-- SUPPLIED DATA --
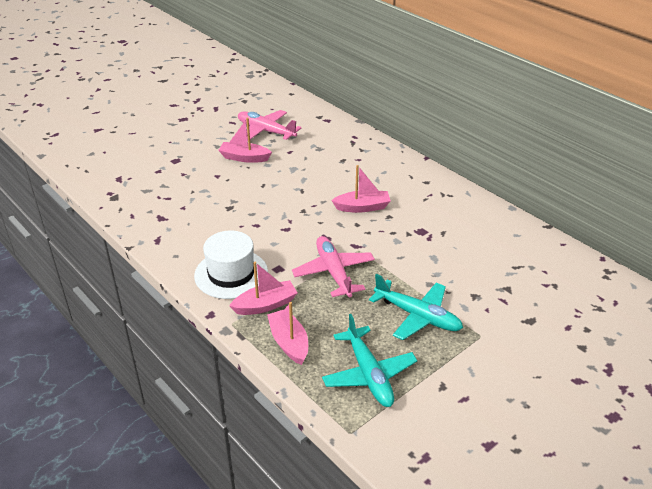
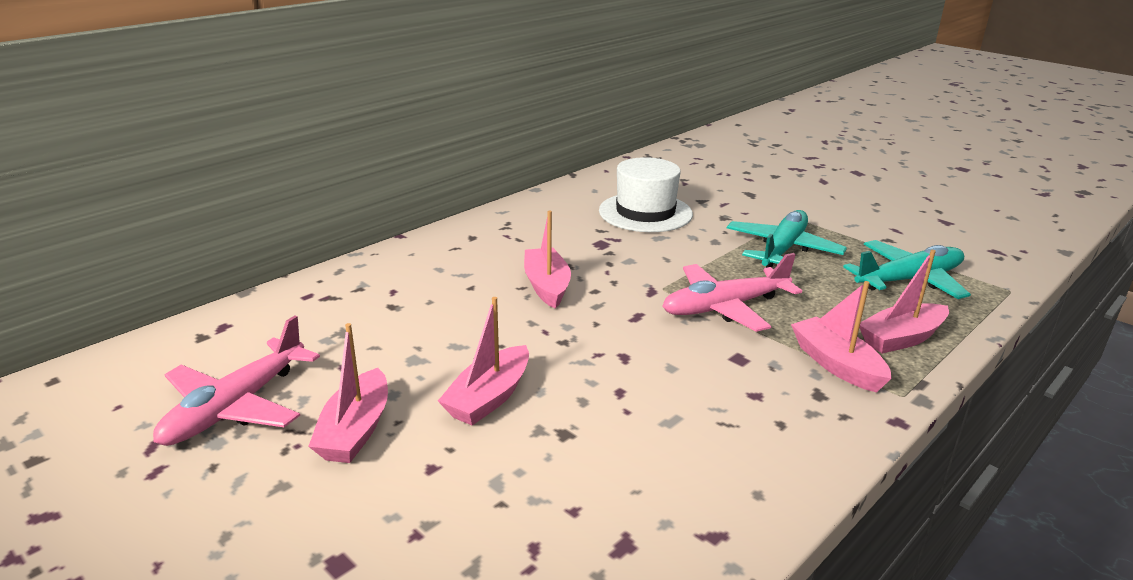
camera: 95 degrees left, 10 degrees down
(231, 274) = (779, 408): white hat -> white hat (645, 212)
(259, 188) = (489, 398): none -> pink boat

-- EXERCISE DIRECTIONS --
Send back every line of the listing exactly. Omit the images.

-- ANSWER TO THIS EXERCISE --
camera: 95 degrees left, 10 degrees down
(231, 274) = (779, 408): white hat -> white hat (645, 212)
(259, 188) = (489, 398): none -> pink boat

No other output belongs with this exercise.